:: Description of the task ::
Copy every entry below exactly as it appears, leaving out the images.

------ Entries shown

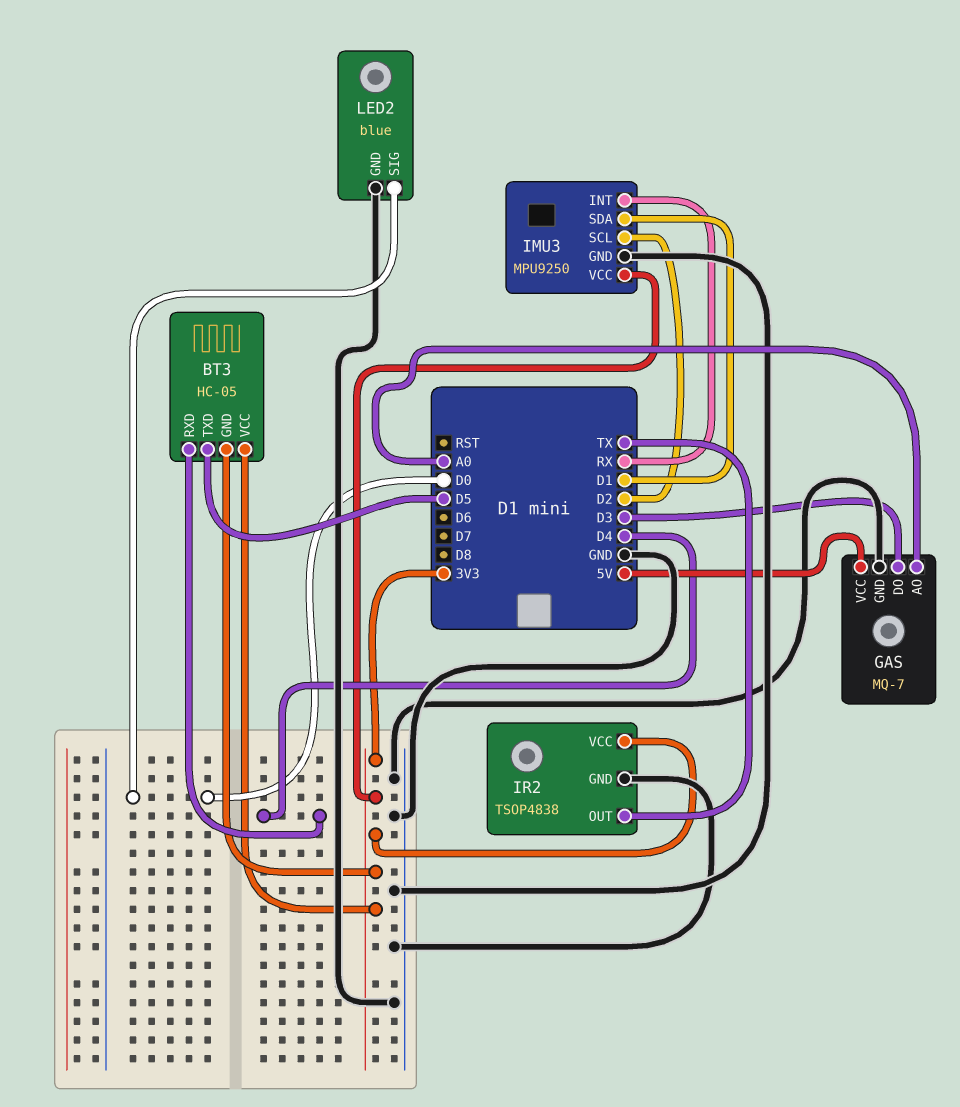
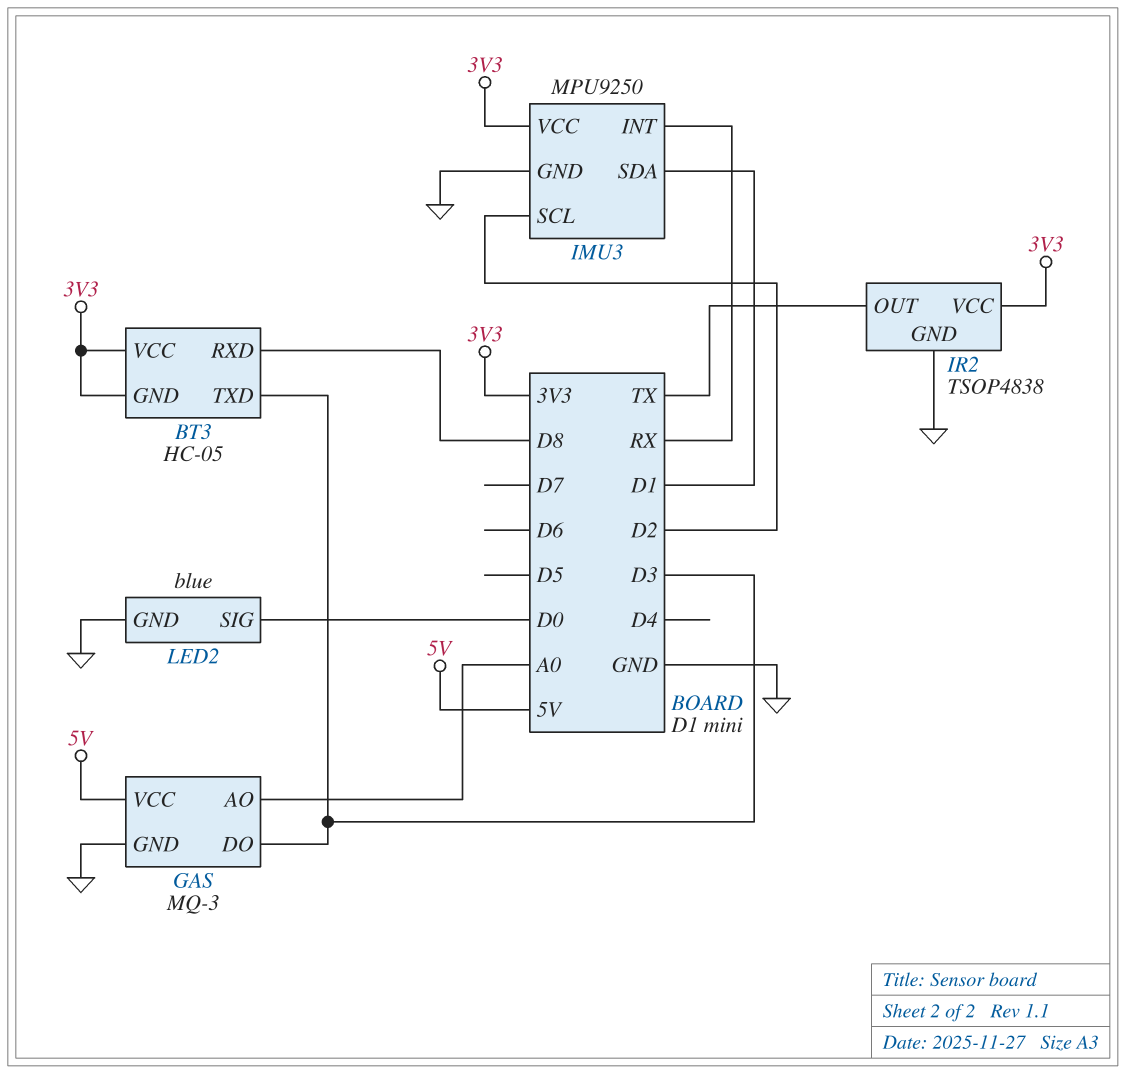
BT3 pin RXD: D4 -> D8
BT3 pin TXD: D5 -> D3
GAS: MQ-7 -> MQ-3

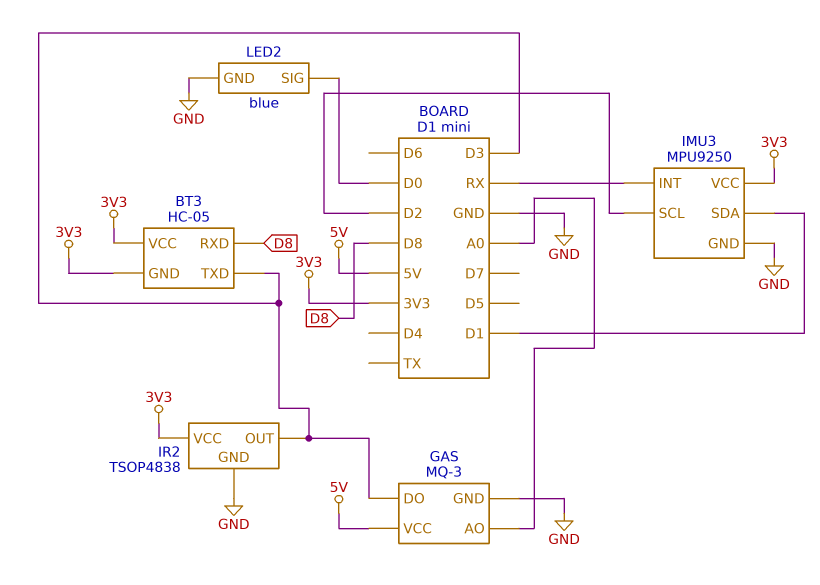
IR2 pin OUT: TX -> D3

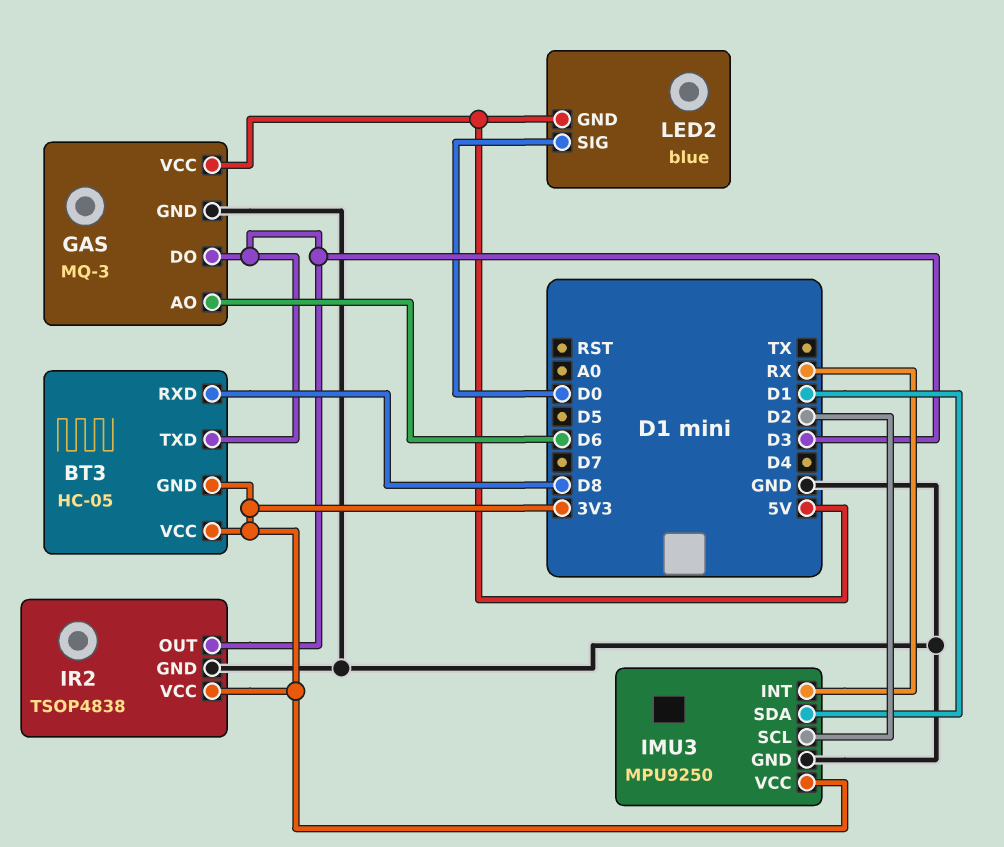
GAS pin AO: A0 -> D6
LED2 pin GND: GND -> 5V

------------

:: Task response ::
BT3 pin RXD: D4 -> D8
BT3 pin TXD: D5 -> D3
GAS: MQ-7 -> MQ-3

IR2 pin OUT: TX -> D3

GAS pin AO: A0 -> D6
LED2 pin GND: GND -> 5V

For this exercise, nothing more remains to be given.